**Provided material:**
Segment Open

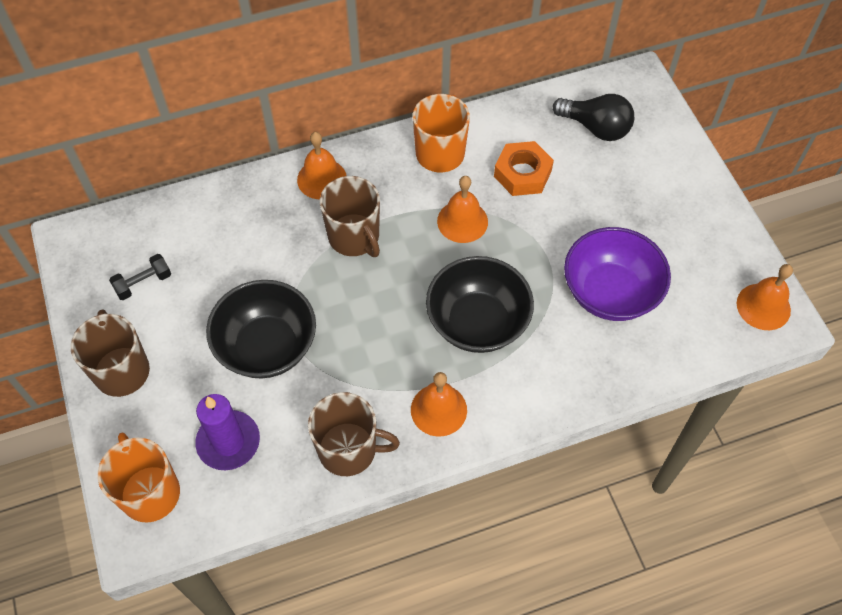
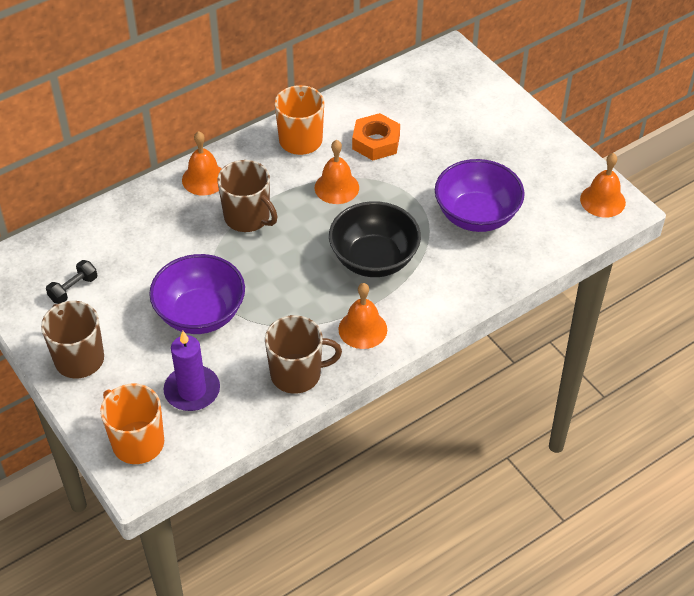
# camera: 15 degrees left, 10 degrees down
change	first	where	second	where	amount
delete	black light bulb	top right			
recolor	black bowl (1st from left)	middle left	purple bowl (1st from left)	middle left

Segment Closed

**Brief:** Every line above should be duplicated exactly; the pictures are to be left out.

**Exercise output:**
# camera: 15 degrees left, 10 degrees down
change	first	where	second	where	amount
delete	black light bulb	top right			
recolor	black bowl (1st from left)	middle left	purple bowl (1st from left)	middle left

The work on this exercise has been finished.